EXERCISE DETAILS
Given the records below, would you repeat exactly the lines that begin at the one containing "(231,266) to (602,323)" and end at the one containing "(450,141) to (824,321)", inclusive?

DATA SUPPLIED
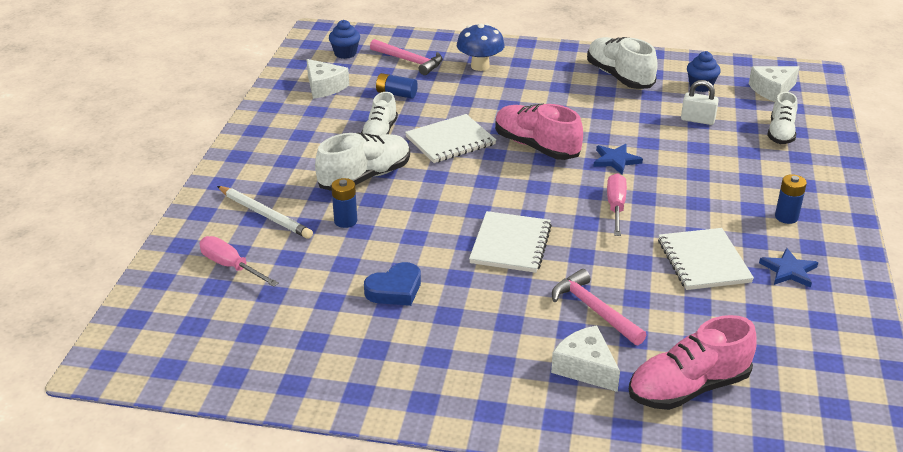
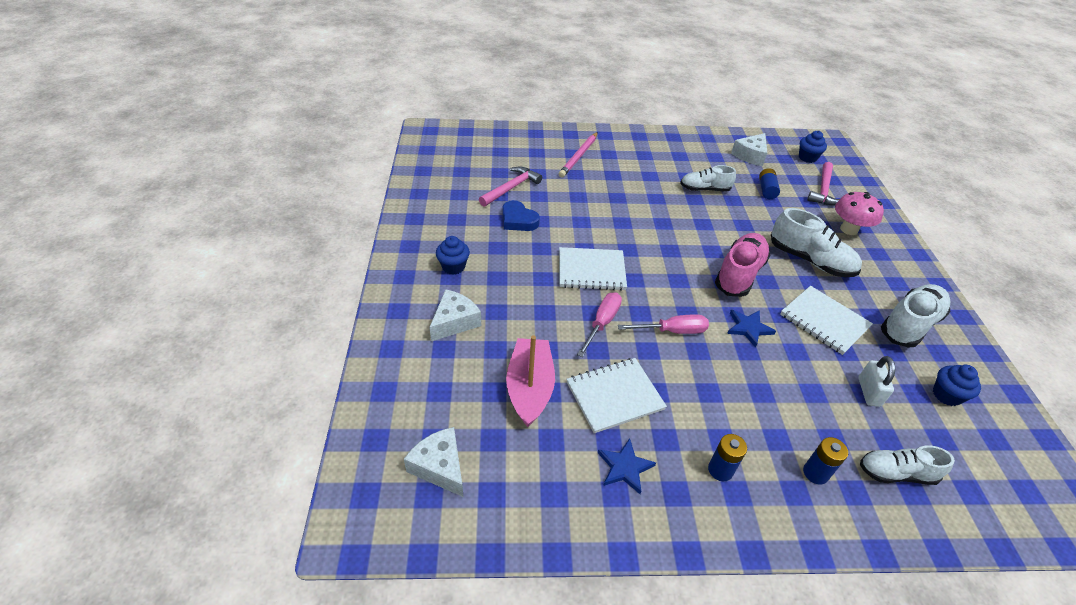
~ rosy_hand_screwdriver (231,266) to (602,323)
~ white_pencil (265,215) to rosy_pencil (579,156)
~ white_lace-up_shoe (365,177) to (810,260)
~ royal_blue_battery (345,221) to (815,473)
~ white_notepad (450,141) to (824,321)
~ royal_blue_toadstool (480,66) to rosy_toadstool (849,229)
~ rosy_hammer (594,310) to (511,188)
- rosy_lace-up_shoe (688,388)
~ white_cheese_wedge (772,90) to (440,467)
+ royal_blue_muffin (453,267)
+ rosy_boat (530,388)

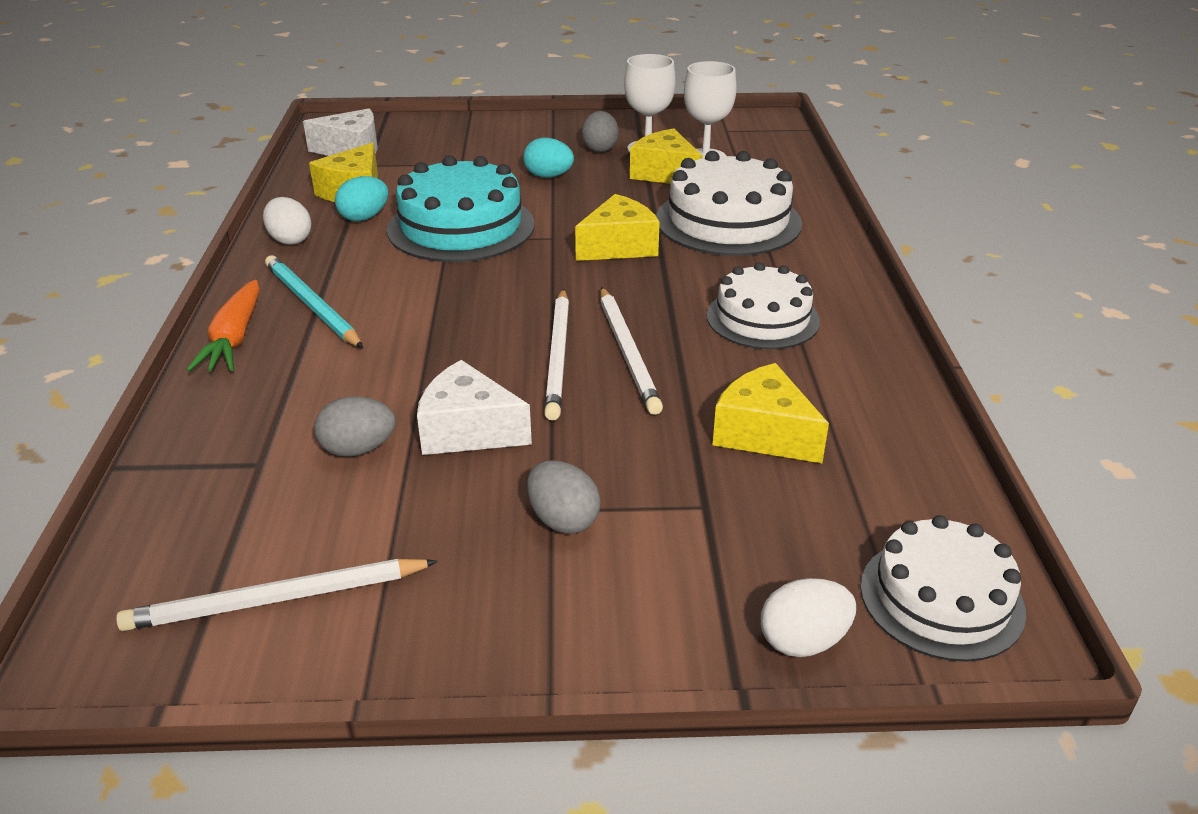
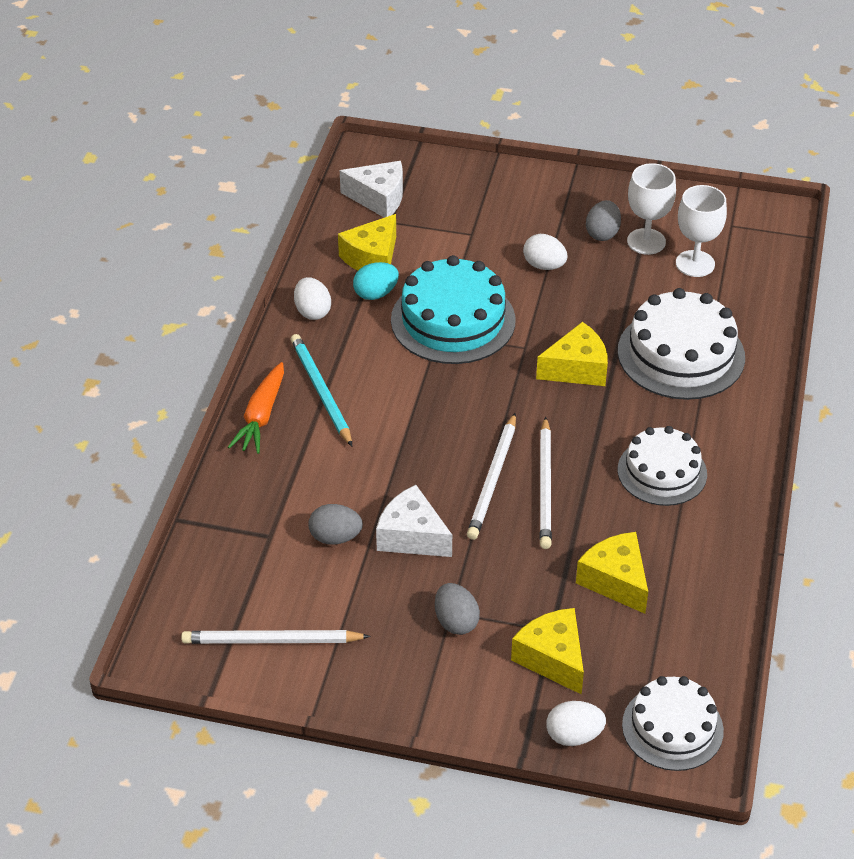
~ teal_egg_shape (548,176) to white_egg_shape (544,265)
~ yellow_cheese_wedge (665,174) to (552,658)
==
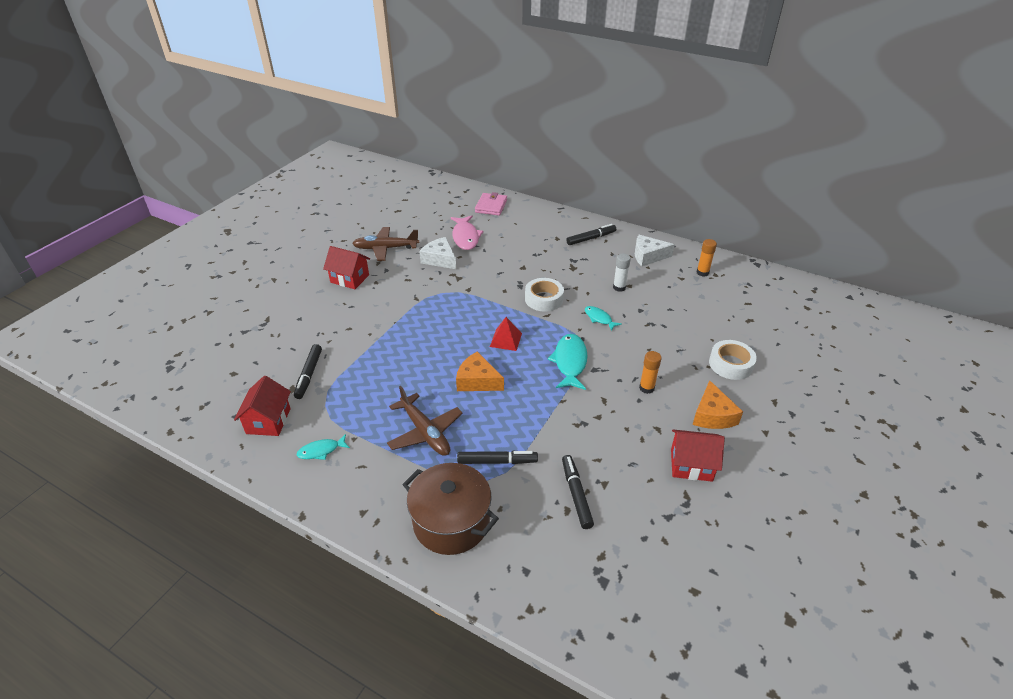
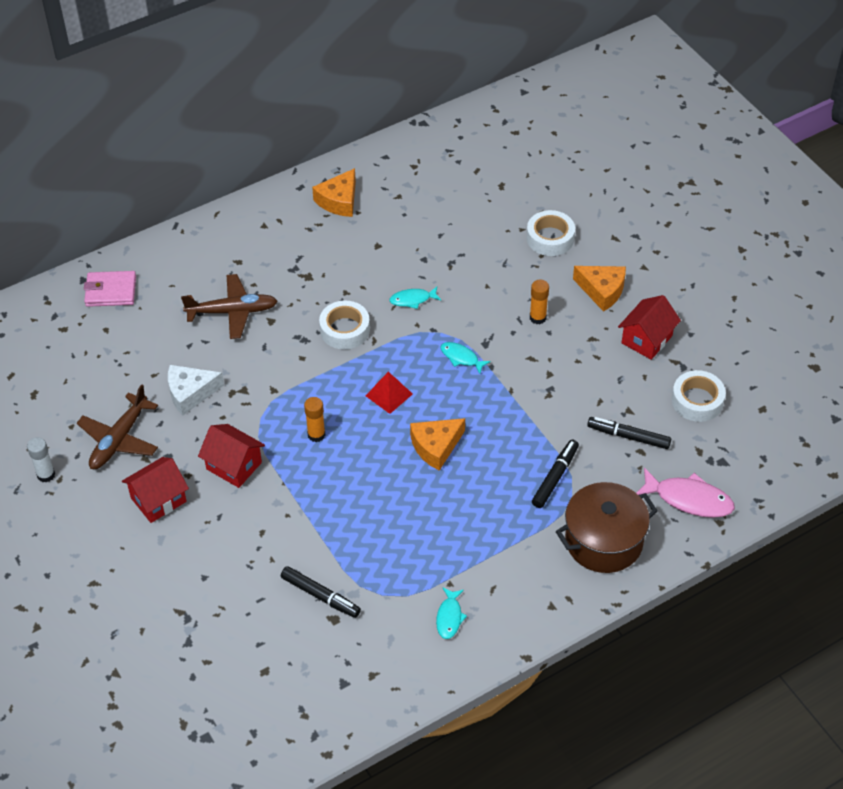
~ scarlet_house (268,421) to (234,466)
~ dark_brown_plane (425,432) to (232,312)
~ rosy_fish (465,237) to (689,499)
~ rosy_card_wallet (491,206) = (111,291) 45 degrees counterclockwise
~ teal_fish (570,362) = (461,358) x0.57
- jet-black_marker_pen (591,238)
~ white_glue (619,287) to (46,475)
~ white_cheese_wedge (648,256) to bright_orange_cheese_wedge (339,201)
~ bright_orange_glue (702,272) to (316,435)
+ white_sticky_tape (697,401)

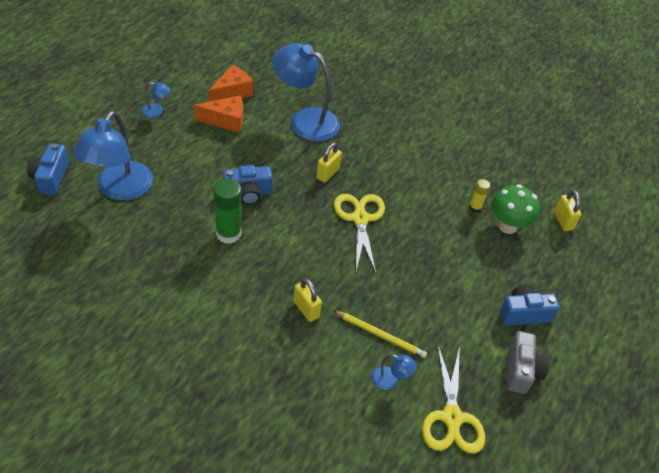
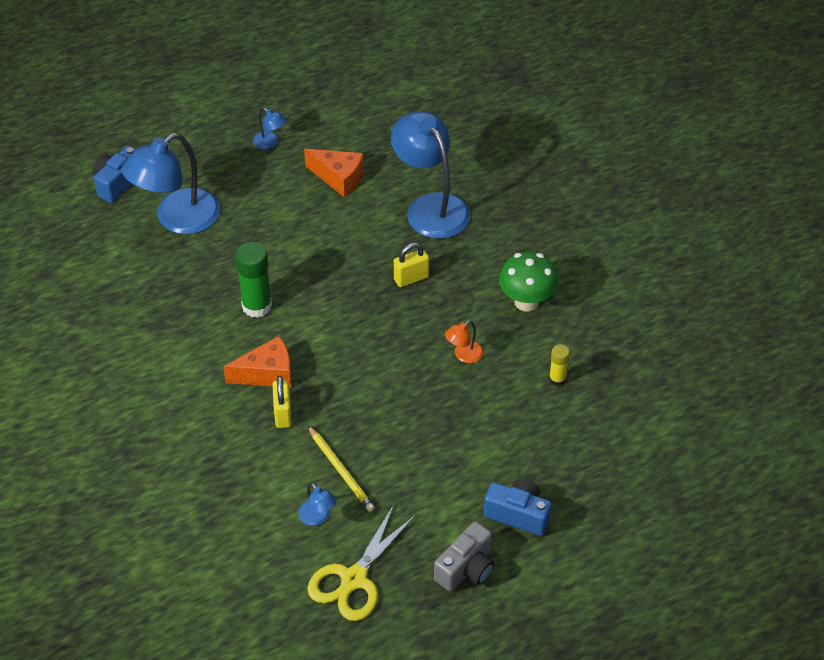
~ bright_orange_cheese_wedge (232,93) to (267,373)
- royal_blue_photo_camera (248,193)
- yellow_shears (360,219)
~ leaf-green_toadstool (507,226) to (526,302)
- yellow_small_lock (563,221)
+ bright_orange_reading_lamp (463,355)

ANSWER SPACE
~ rosy_hand_screwdriver (231,266) to (602,323)
~ white_pencil (265,215) to rosy_pencil (579,156)
~ white_lace-up_shoe (365,177) to (810,260)
~ royal_blue_battery (345,221) to (815,473)
~ white_notepad (450,141) to (824,321)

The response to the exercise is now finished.